BEGIN Records provided

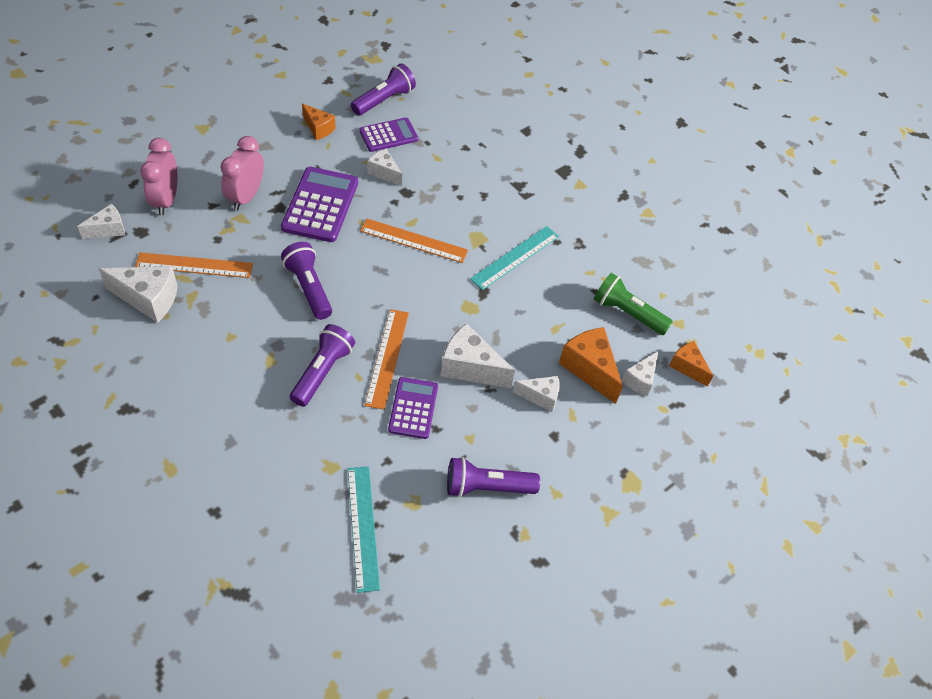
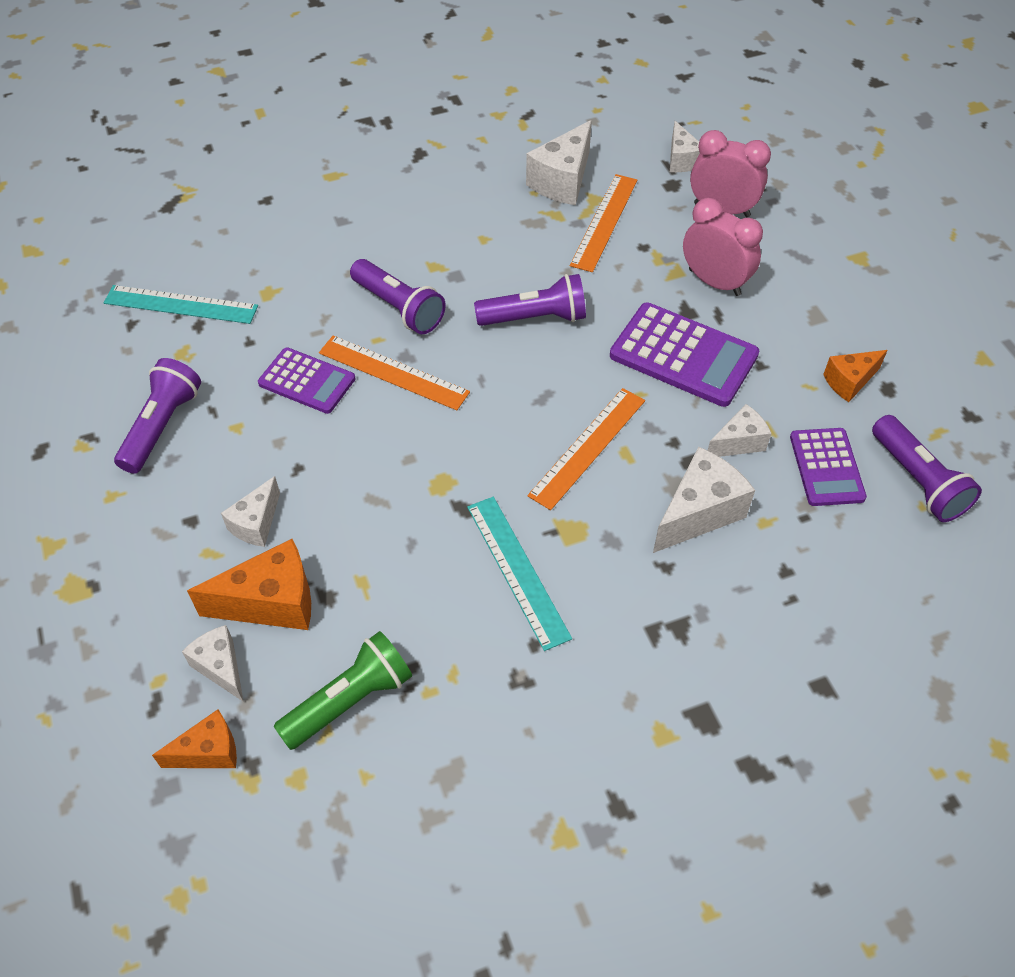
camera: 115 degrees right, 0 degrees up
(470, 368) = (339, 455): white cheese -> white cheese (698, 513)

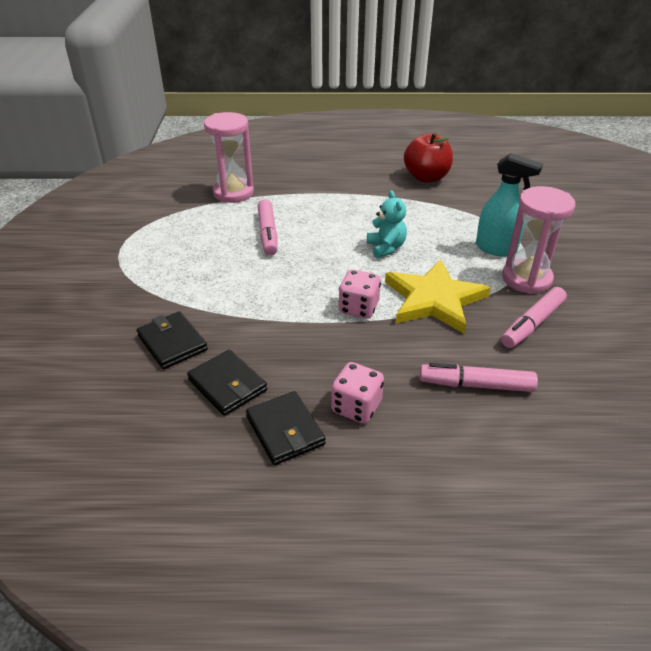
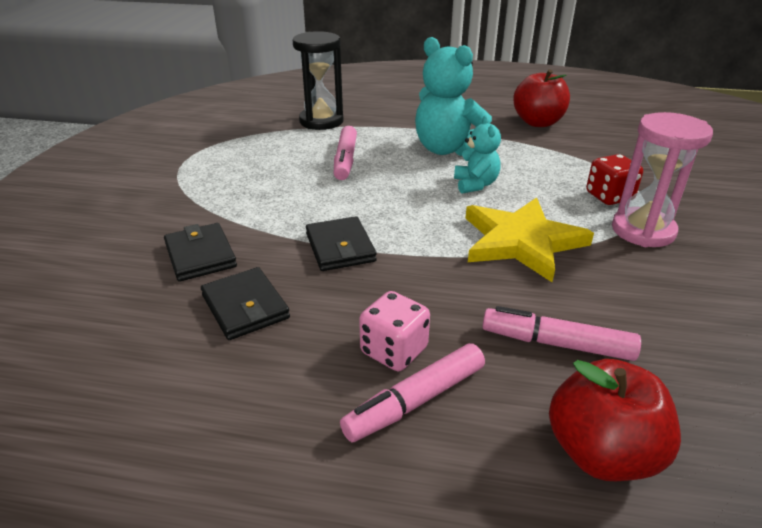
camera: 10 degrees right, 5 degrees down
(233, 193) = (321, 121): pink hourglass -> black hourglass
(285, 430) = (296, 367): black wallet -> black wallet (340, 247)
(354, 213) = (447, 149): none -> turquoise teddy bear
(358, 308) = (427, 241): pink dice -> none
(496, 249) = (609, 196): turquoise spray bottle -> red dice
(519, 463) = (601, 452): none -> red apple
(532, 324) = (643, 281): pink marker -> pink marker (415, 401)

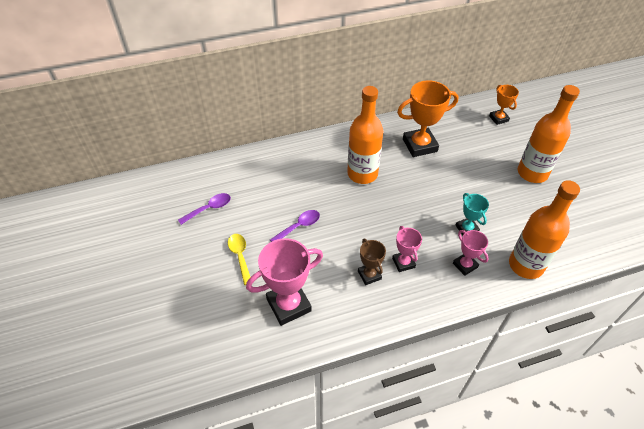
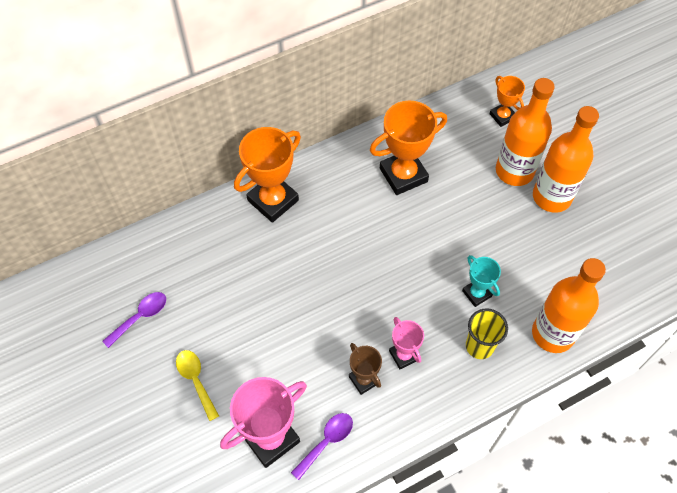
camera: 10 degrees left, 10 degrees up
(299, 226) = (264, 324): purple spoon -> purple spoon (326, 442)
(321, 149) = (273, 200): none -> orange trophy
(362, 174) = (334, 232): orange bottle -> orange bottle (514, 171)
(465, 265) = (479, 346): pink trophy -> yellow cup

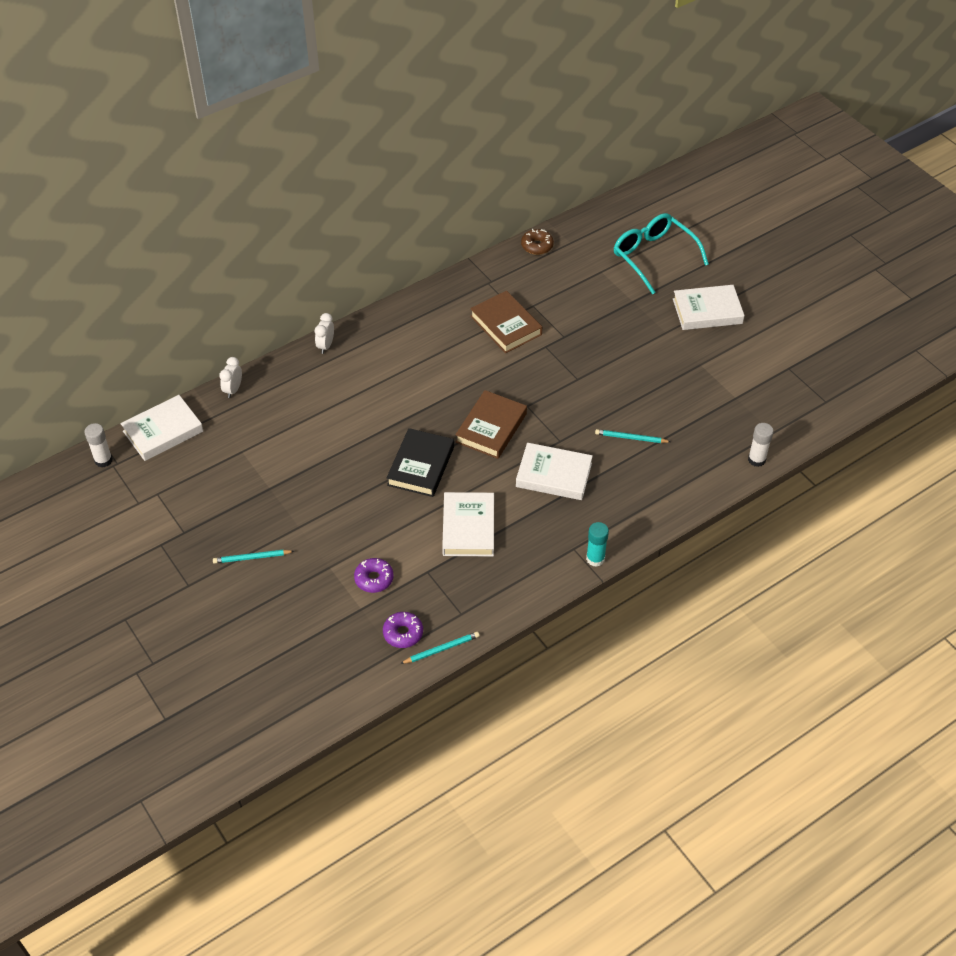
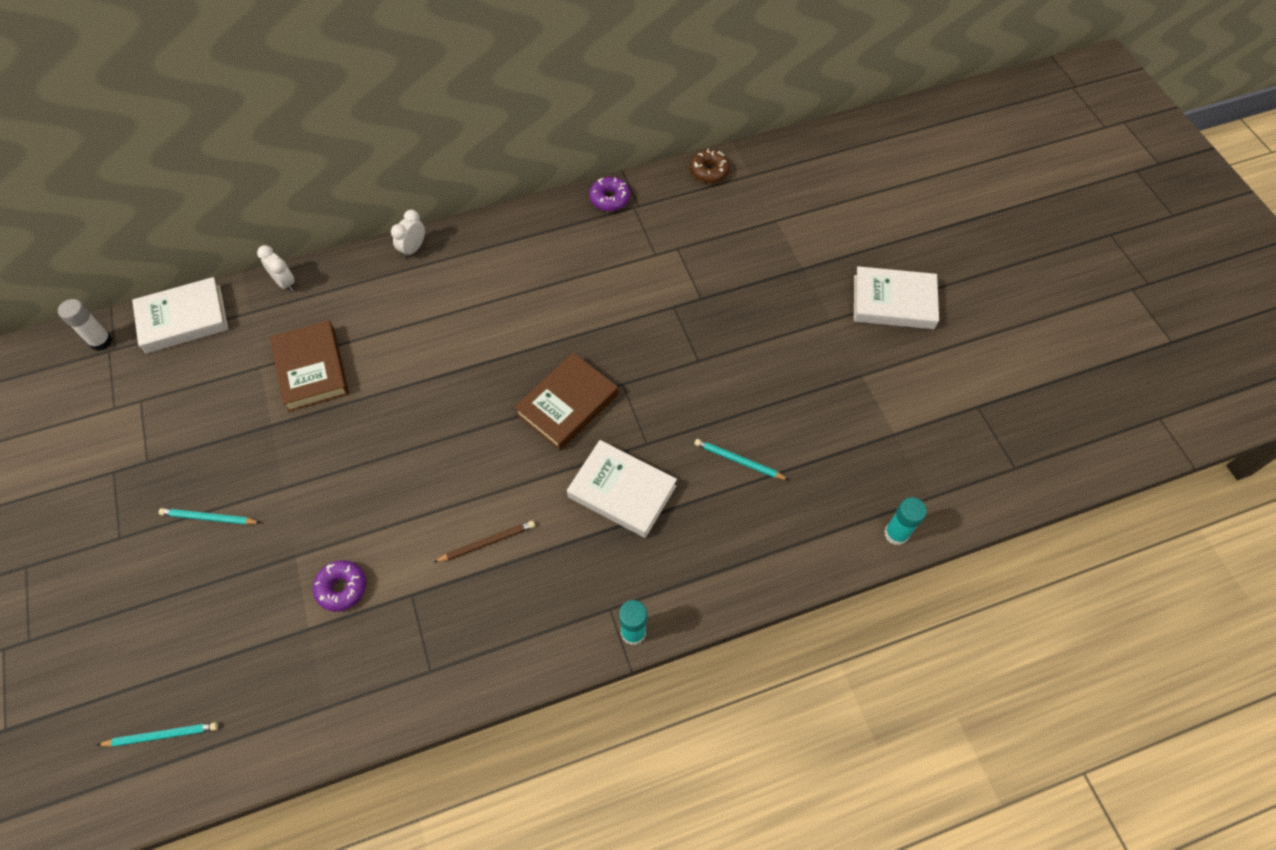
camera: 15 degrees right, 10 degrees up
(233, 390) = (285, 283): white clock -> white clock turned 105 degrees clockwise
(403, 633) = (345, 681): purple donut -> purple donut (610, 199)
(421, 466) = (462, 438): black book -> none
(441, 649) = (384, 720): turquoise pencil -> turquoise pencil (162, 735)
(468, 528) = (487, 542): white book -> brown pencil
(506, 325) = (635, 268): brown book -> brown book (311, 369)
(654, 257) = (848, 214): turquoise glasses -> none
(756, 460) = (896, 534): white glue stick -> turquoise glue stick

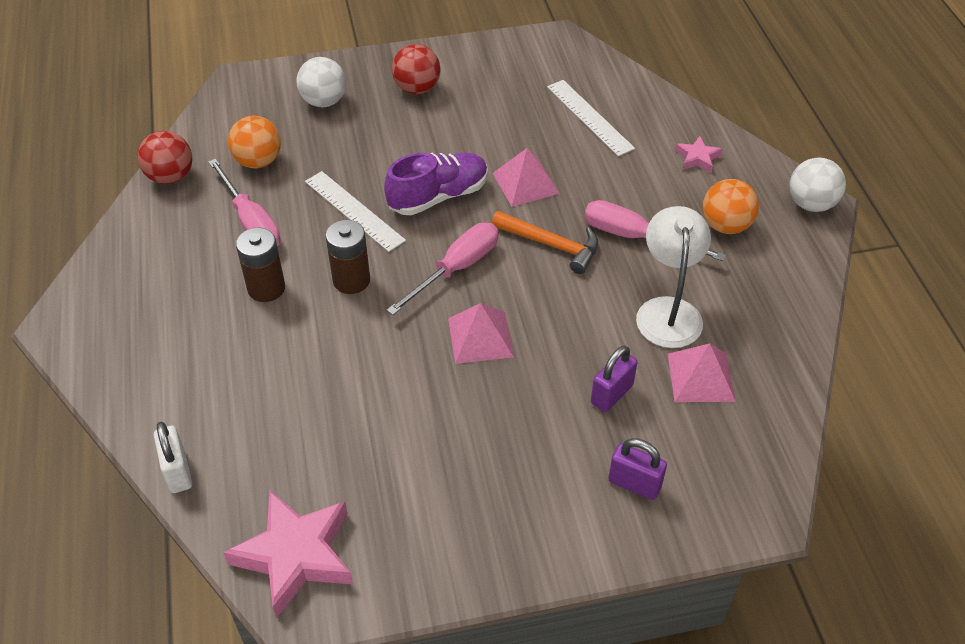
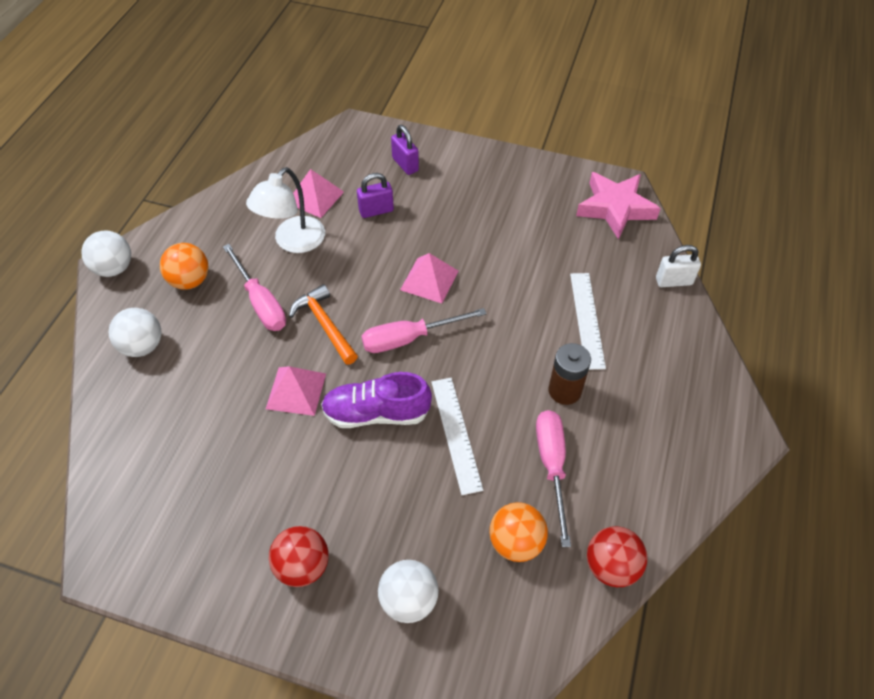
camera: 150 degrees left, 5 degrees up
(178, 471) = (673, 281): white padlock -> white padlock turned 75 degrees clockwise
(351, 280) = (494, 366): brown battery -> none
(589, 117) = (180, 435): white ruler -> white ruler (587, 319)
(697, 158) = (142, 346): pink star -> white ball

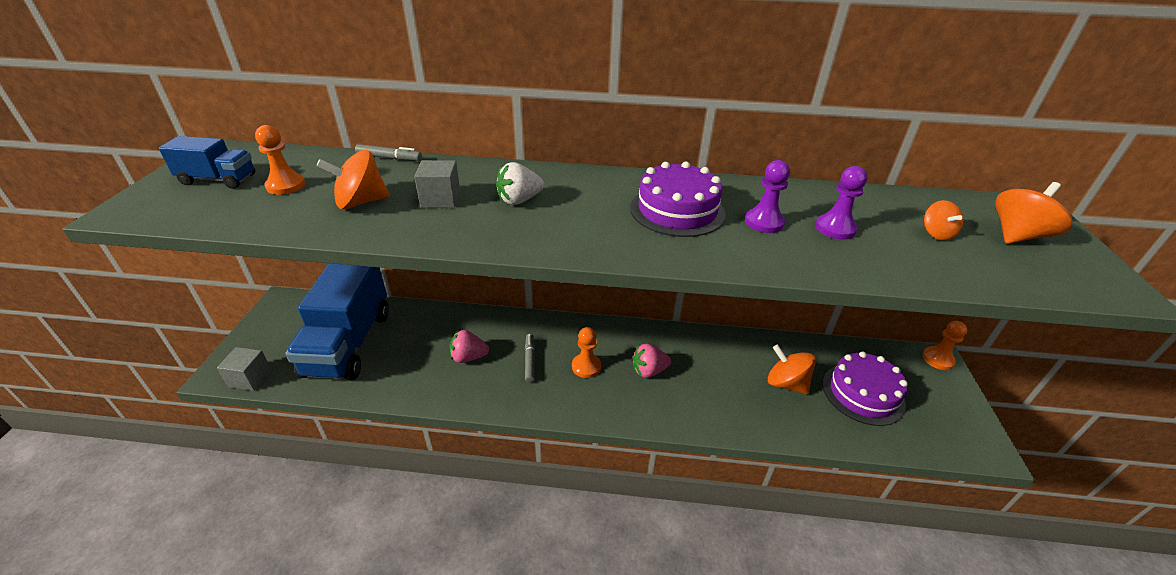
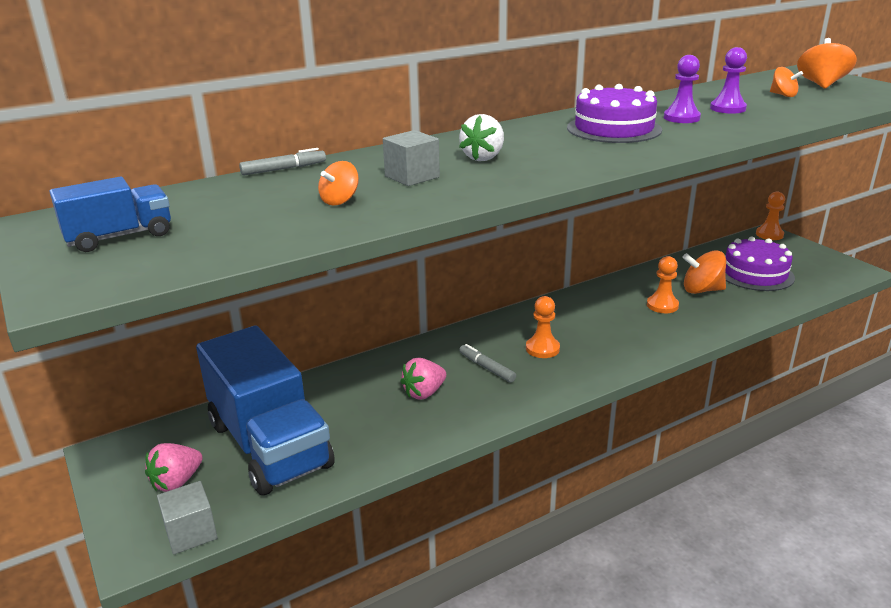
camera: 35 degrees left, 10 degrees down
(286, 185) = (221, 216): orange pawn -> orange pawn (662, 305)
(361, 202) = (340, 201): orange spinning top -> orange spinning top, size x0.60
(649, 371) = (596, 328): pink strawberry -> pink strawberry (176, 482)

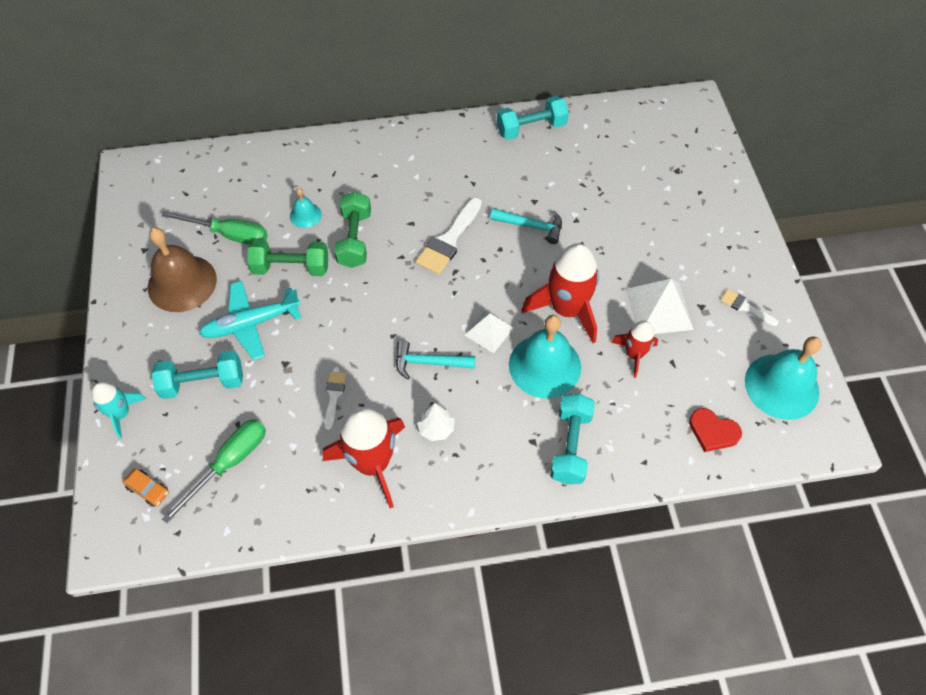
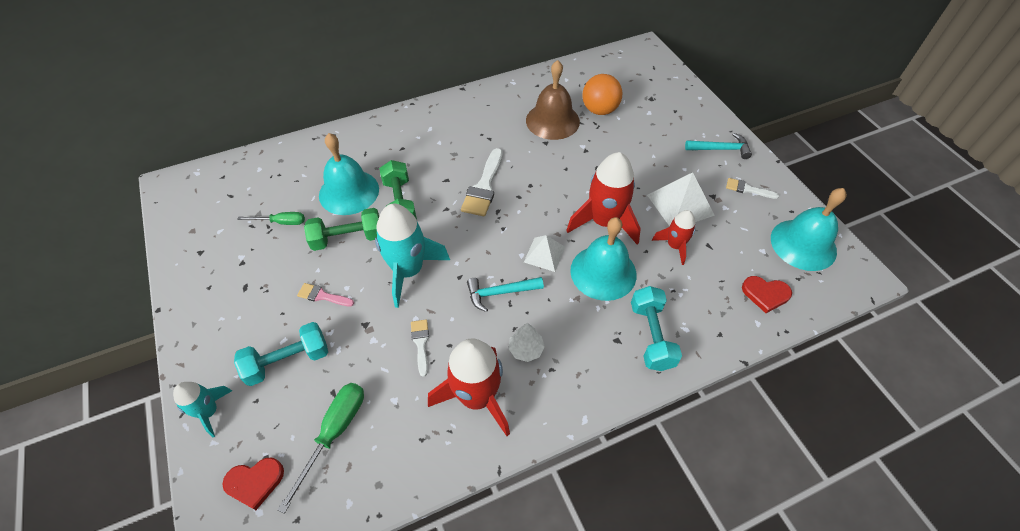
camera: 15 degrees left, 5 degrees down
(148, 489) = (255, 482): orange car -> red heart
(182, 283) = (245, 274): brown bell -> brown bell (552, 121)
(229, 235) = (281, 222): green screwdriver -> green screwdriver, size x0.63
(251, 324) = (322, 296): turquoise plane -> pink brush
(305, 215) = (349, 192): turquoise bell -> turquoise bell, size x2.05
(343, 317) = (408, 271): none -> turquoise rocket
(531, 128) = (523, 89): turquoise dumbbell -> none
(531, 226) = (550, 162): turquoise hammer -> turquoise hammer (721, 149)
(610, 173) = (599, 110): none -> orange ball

END Records provided

**Aim of the exercise:**
Omitting all pictures, copy the preceding entries without any alteration.

**Result of this exercise:**
camera: 115 degrees right, 0 degrees up
(470, 368) = (339, 455): white cheese -> white cheese (698, 513)

camera: 10 degrees right, 5 degrees down
(233, 193) = (321, 121): pink hourglass -> black hourglass
(285, 430) = (296, 367): black wallet -> black wallet (340, 247)
(354, 213) = (447, 149): none -> turquoise teddy bear
(358, 308) = (427, 241): pink dice -> none
(496, 249) = (609, 196): turquoise spray bottle -> red dice
(519, 463) = (601, 452): none -> red apple
(532, 324) = (643, 281): pink marker -> pink marker (415, 401)

camera: 10 degrees left, 10 degrees up
(299, 226) = (264, 324): purple spoon -> purple spoon (326, 442)
(321, 149) = (273, 200): none -> orange trophy
(362, 174) = (334, 232): orange bottle -> orange bottle (514, 171)
(465, 265) = (479, 346): pink trophy -> yellow cup

camera: 15 degrees right, 10 degrees up
(233, 390) = (285, 283): white clock -> white clock turned 105 degrees clockwise
(403, 633) = (345, 681): purple donut -> purple donut (610, 199)
(421, 466) = (462, 438): black book -> none
(441, 649) = (384, 720): turquoise pencil -> turquoise pencil (162, 735)
(468, 528) = (487, 542): white book -> brown pencil
(506, 325) = (635, 268): brown book -> brown book (311, 369)
(654, 257) = (848, 214): turquoise glasses -> none
(756, 460) = (896, 534): white glue stick -> turquoise glue stick

camera: 150 degrees left, 5 degrees up
(178, 471) = (673, 281): white padlock -> white padlock turned 75 degrees clockwise
(351, 280) = (494, 366): brown battery -> none
(589, 117) = (180, 435): white ruler -> white ruler (587, 319)
(697, 158) = (142, 346): pink star -> white ball

camera: 35 degrees left, 10 degrees down
(286, 185) = (221, 216): orange pawn -> orange pawn (662, 305)
(361, 202) = (340, 201): orange spinning top -> orange spinning top, size x0.60
(649, 371) = (596, 328): pink strawberry -> pink strawberry (176, 482)

camera: 15 degrees left, 5 degrees down
(148, 489) = (255, 482): orange car -> red heart
(182, 283) = (245, 274): brown bell -> brown bell (552, 121)
(229, 235) = (281, 222): green screwdriver -> green screwdriver, size x0.63
(251, 324) = (322, 296): turquoise plane -> pink brush
(305, 215) = (349, 192): turquoise bell -> turquoise bell, size x2.05
(343, 317) = (408, 271): none -> turquoise rocket
(531, 128) = (523, 89): turquoise dumbbell -> none
(531, 226) = (550, 162): turquoise hammer -> turquoise hammer (721, 149)
(610, 173) = (599, 110): none -> orange ball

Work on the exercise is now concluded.